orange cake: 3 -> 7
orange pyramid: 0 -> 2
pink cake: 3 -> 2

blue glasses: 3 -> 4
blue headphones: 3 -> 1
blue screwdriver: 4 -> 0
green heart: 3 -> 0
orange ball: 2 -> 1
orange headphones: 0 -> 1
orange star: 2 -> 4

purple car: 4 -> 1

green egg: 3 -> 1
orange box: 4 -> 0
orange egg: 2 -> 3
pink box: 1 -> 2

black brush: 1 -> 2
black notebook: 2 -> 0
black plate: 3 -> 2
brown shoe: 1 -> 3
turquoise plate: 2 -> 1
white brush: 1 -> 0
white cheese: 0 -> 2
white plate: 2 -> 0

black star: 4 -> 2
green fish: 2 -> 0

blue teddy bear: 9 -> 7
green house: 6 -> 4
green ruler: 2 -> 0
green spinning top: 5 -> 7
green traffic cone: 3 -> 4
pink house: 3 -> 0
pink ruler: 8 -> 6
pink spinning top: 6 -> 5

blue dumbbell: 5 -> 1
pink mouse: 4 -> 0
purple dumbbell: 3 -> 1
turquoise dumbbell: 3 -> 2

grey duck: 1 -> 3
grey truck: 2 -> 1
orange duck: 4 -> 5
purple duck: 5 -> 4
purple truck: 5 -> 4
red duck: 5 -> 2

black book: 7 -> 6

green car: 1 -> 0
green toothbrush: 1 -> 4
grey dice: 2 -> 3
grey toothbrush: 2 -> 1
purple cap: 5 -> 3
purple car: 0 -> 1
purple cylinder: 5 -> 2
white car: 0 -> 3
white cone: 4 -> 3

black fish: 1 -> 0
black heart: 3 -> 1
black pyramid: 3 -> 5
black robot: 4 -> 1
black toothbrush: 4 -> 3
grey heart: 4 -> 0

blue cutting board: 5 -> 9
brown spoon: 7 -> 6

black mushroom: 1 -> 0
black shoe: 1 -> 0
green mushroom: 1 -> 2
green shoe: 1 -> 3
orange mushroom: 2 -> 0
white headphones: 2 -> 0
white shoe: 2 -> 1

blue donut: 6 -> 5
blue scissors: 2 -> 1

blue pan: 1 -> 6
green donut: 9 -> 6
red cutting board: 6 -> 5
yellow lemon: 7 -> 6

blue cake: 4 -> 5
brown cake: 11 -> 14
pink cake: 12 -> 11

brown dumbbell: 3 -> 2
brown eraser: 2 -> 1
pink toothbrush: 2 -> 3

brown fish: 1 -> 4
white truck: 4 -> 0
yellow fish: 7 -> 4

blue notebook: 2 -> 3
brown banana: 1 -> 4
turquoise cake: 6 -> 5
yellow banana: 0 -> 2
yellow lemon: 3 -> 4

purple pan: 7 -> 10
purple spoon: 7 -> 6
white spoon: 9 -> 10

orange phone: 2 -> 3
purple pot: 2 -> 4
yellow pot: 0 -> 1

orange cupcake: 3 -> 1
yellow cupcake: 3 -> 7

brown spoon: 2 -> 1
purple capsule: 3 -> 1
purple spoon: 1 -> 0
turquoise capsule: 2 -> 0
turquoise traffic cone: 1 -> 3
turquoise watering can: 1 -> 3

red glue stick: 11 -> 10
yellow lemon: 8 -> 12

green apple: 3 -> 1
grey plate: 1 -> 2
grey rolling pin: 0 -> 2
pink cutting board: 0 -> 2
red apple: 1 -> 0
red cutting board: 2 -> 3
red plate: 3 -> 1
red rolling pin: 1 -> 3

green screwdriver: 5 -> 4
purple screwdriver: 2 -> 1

» DIRECTIONS: Transcribe only the lines from the beginning of the entries to the line with "purple duck: 5 -> 4", inclusive, exactly as written.

» TASK OUTPUT:
orange cake: 3 -> 7
orange pyramid: 0 -> 2
pink cake: 3 -> 2

blue glasses: 3 -> 4
blue headphones: 3 -> 1
blue screwdriver: 4 -> 0
green heart: 3 -> 0
orange ball: 2 -> 1
orange headphones: 0 -> 1
orange star: 2 -> 4

purple car: 4 -> 1

green egg: 3 -> 1
orange box: 4 -> 0
orange egg: 2 -> 3
pink box: 1 -> 2

black brush: 1 -> 2
black notebook: 2 -> 0
black plate: 3 -> 2
brown shoe: 1 -> 3
turquoise plate: 2 -> 1
white brush: 1 -> 0
white cheese: 0 -> 2
white plate: 2 -> 0

black star: 4 -> 2
green fish: 2 -> 0

blue teddy bear: 9 -> 7
green house: 6 -> 4
green ruler: 2 -> 0
green spinning top: 5 -> 7
green traffic cone: 3 -> 4
pink house: 3 -> 0
pink ruler: 8 -> 6
pink spinning top: 6 -> 5

blue dumbbell: 5 -> 1
pink mouse: 4 -> 0
purple dumbbell: 3 -> 1
turquoise dumbbell: 3 -> 2

grey duck: 1 -> 3
grey truck: 2 -> 1
orange duck: 4 -> 5
purple duck: 5 -> 4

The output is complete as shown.